## Before-and-after change data
BEGIN
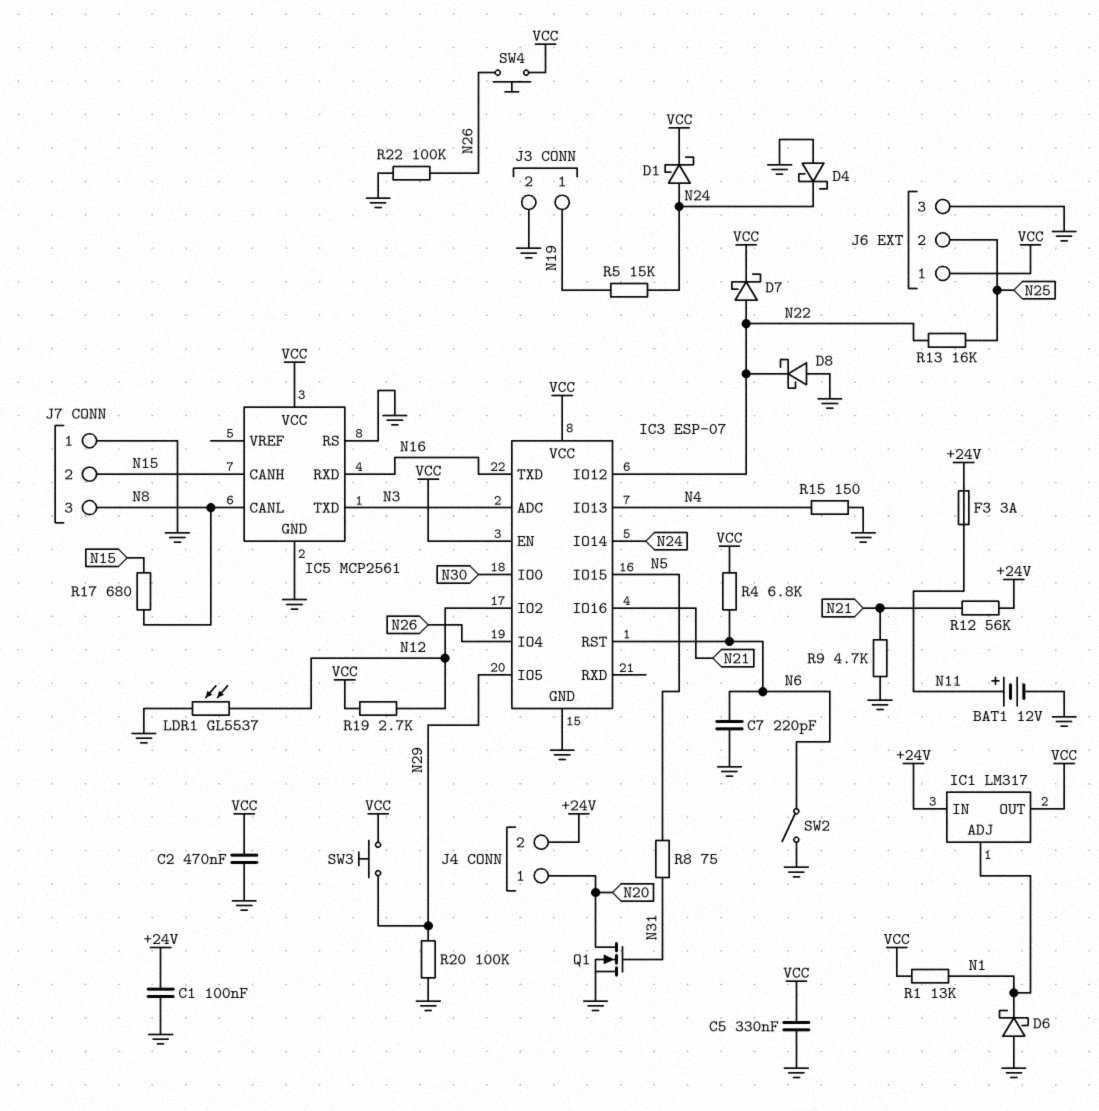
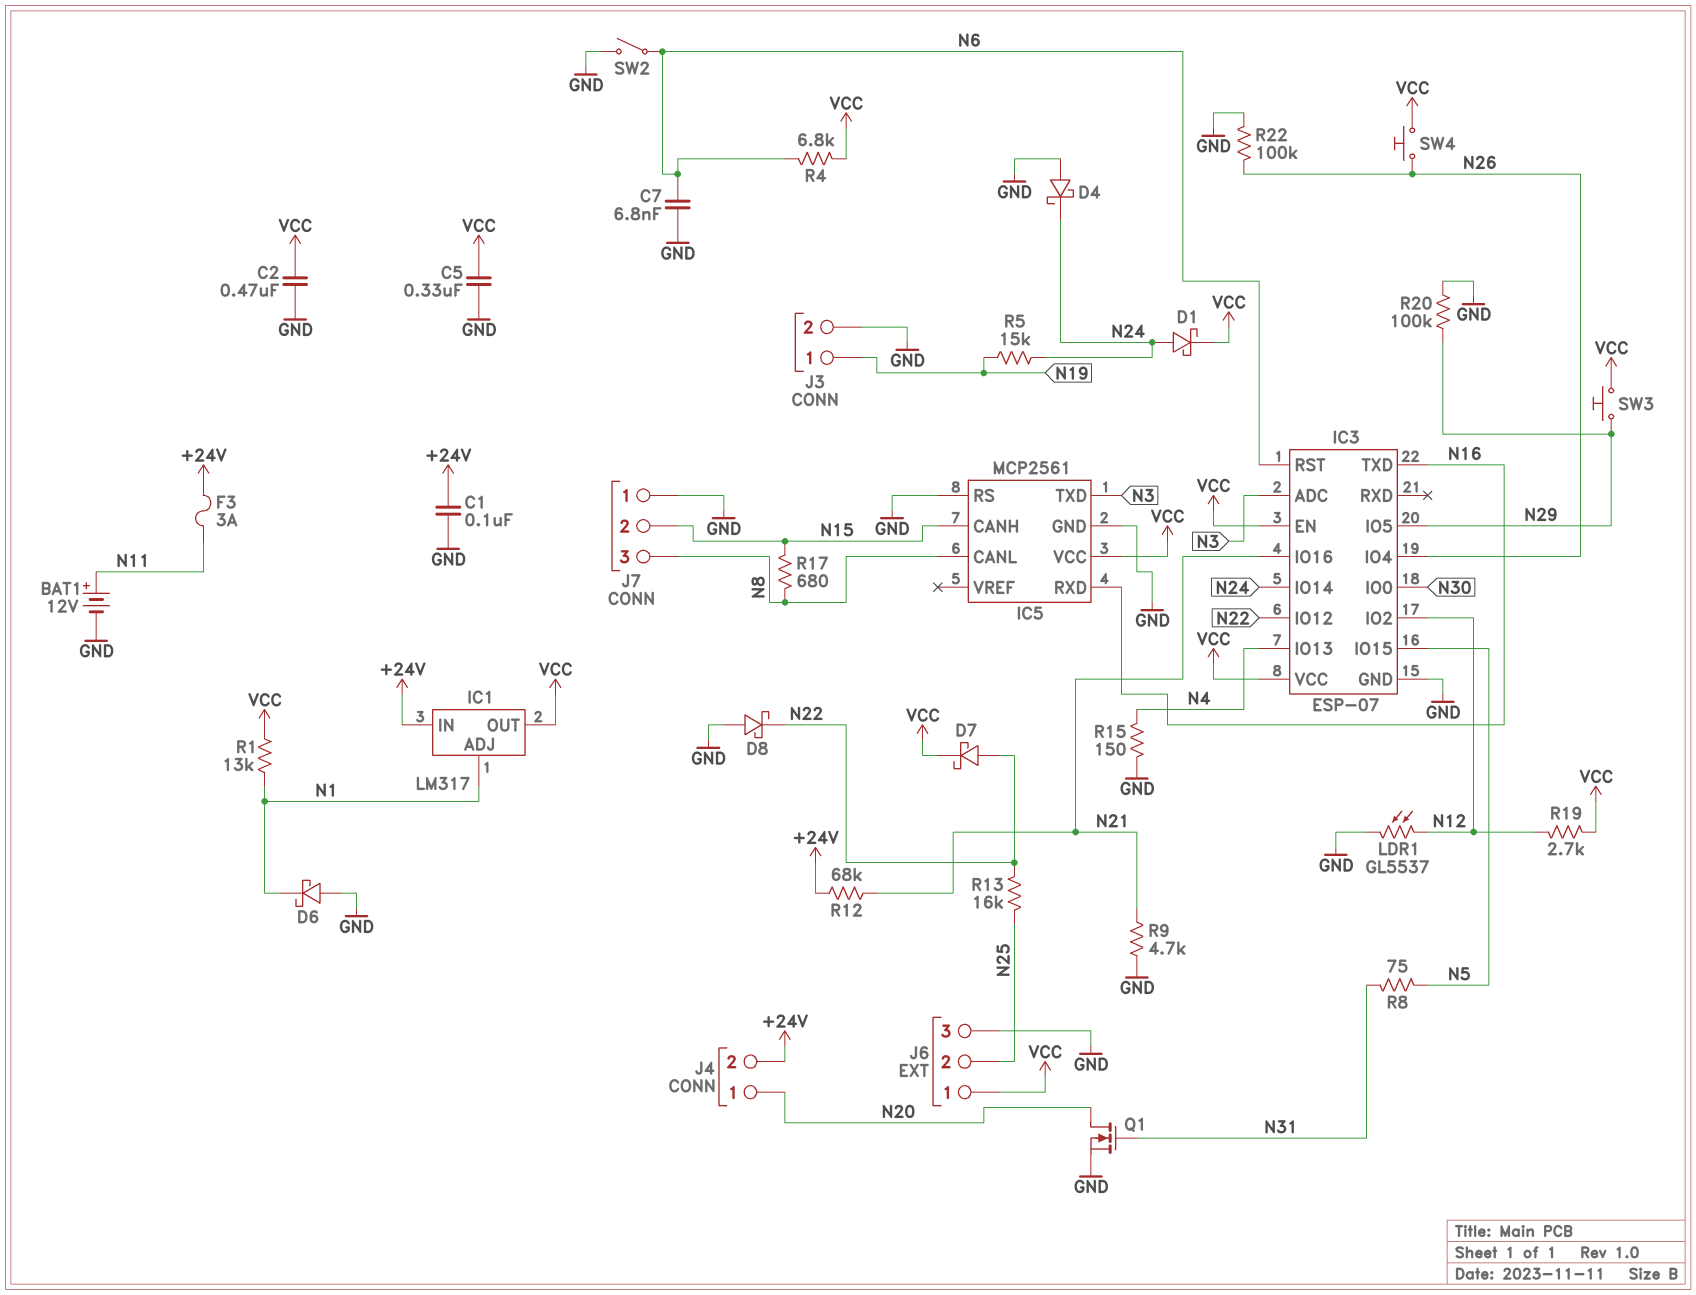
C7: 220pF (GND, N6) -> 6.8nF (GND, N6)
R12: 56k (+24V, N21) -> 68k (+24V, N21)

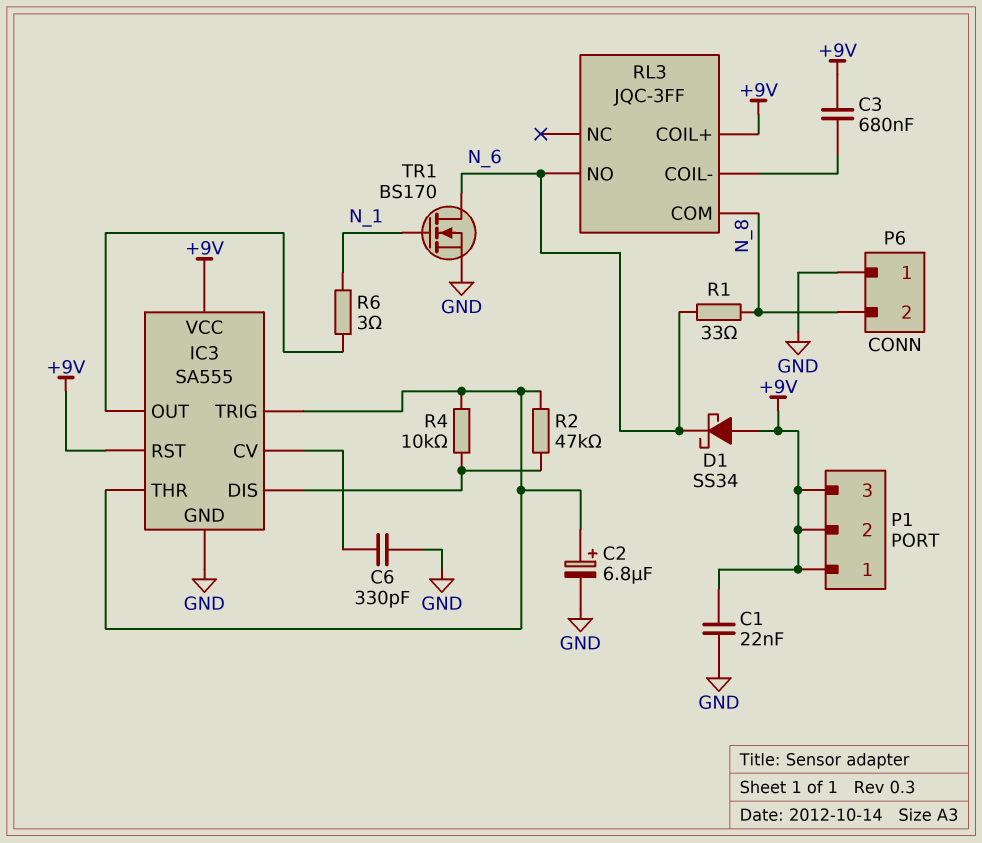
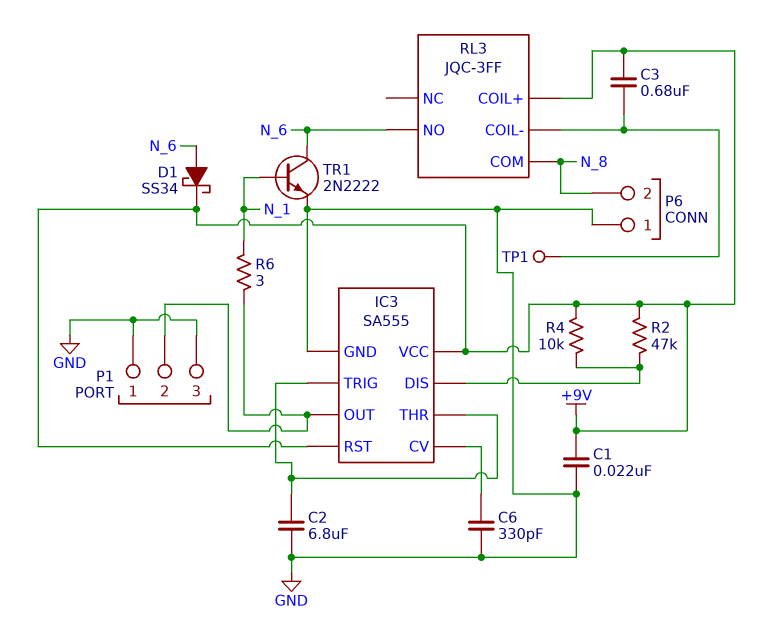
C2: 6.8uF (plus IC3/THR, minus GND) -> 6.8uF (GND, IC3/THR)
D1: schottky SS34 (A +9V, K N_6) -> schottky SS34 (A N_6, K +9V)
P1 pin 1: +9V -> GND
P1 pin 2: +9V -> IC3/OUT
P1 pin 3: +9V -> GND
R1: 33 (N_6, N_8) -> none
R2: 47k (IC3/DIS, IC3/THR) -> 47k (+9V, IC3/DIS)
R4: 10k (IC3/DIS, IC3/THR) -> 10k (+9V, IC3/DIS)
TP1: none -> test point (RL3/COIL-)
TR1: NMOS BS170 (G N_1, D N_6, S GND) -> NPN 2N2222 (B N_1, C N_6, E GND)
END
## ACTIVITY
The records above must be repeated in full and exactly, but without any of the pictures.

## SOLUTION BELOW
C7: 220pF (GND, N6) -> 6.8nF (GND, N6)
R12: 56k (+24V, N21) -> 68k (+24V, N21)

C2: 6.8uF (plus IC3/THR, minus GND) -> 6.8uF (GND, IC3/THR)
D1: schottky SS34 (A +9V, K N_6) -> schottky SS34 (A N_6, K +9V)
P1 pin 1: +9V -> GND
P1 pin 2: +9V -> IC3/OUT
P1 pin 3: +9V -> GND
R1: 33 (N_6, N_8) -> none
R2: 47k (IC3/DIS, IC3/THR) -> 47k (+9V, IC3/DIS)
R4: 10k (IC3/DIS, IC3/THR) -> 10k (+9V, IC3/DIS)
TP1: none -> test point (RL3/COIL-)
TR1: NMOS BS170 (G N_1, D N_6, S GND) -> NPN 2N2222 (B N_1, C N_6, E GND)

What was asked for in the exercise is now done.